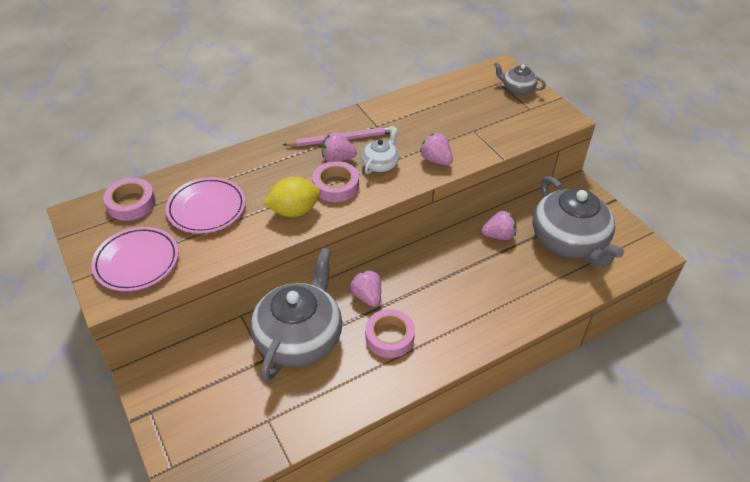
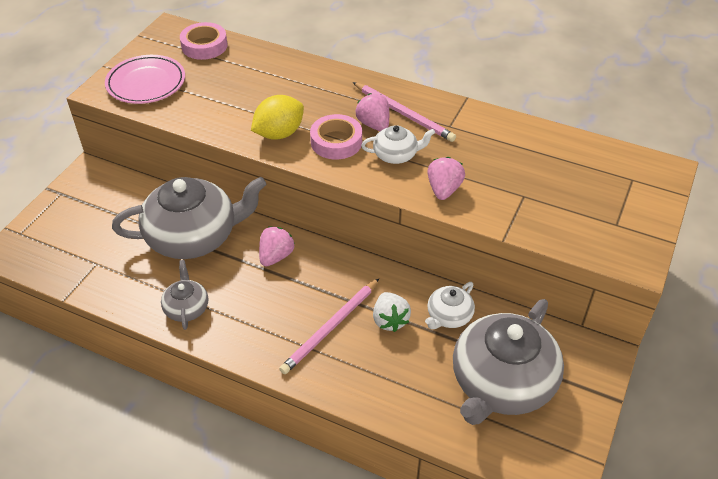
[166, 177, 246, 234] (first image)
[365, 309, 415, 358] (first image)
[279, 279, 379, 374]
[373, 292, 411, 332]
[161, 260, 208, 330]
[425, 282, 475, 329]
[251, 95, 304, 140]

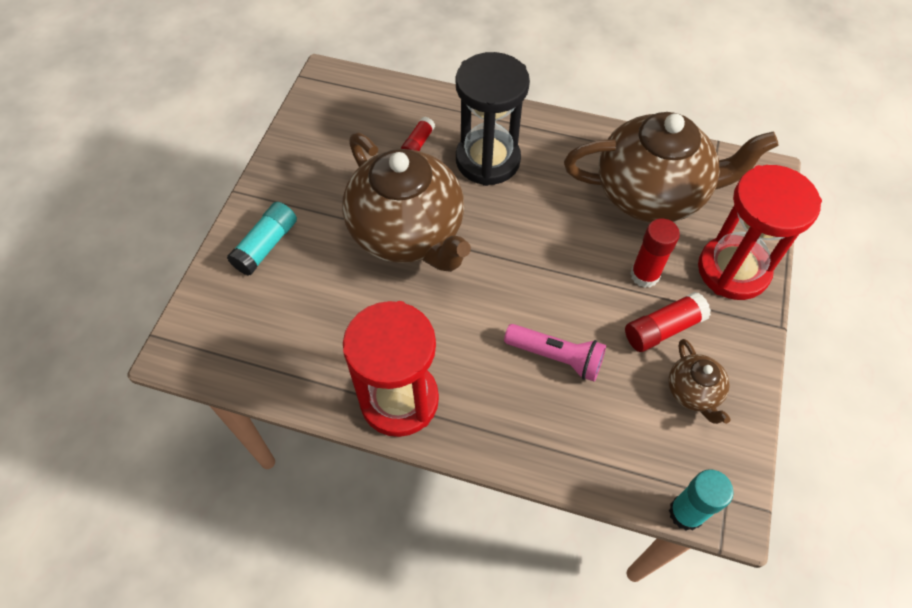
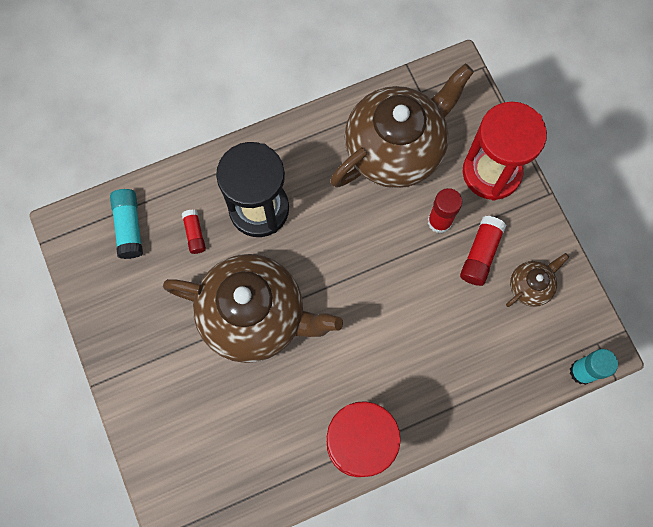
[504, 324, 606, 382] (first image)
[110, 189, 143, 259]
[506, 253, 569, 307]

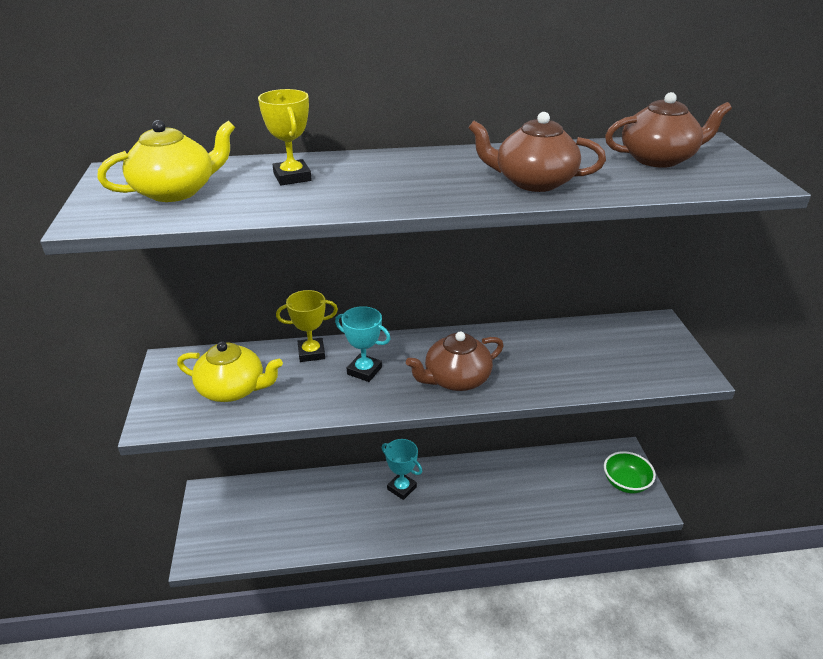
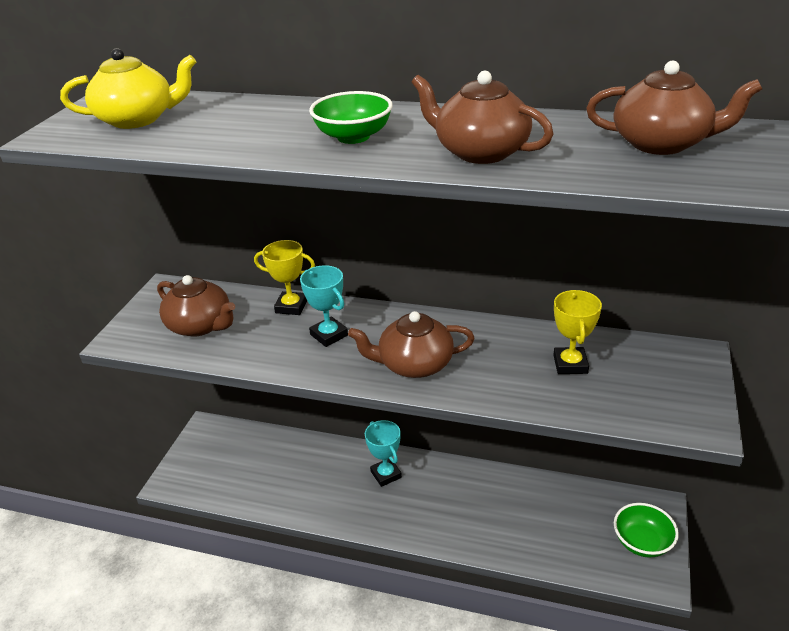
[309, 91, 393, 144]
[553, 290, 602, 374]
[157, 275, 235, 336]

· · ·

▸ **Task requirements**
Give back exactly the lines from the one containing "[251, 95, 304, 140]" to the final line of the entries, both included, and no picture.

▸ **Solution below**
[251, 95, 304, 140]

[504, 324, 606, 382] (first image)
[110, 189, 143, 259]
[506, 253, 569, 307]

[309, 91, 393, 144]
[553, 290, 602, 374]
[157, 275, 235, 336]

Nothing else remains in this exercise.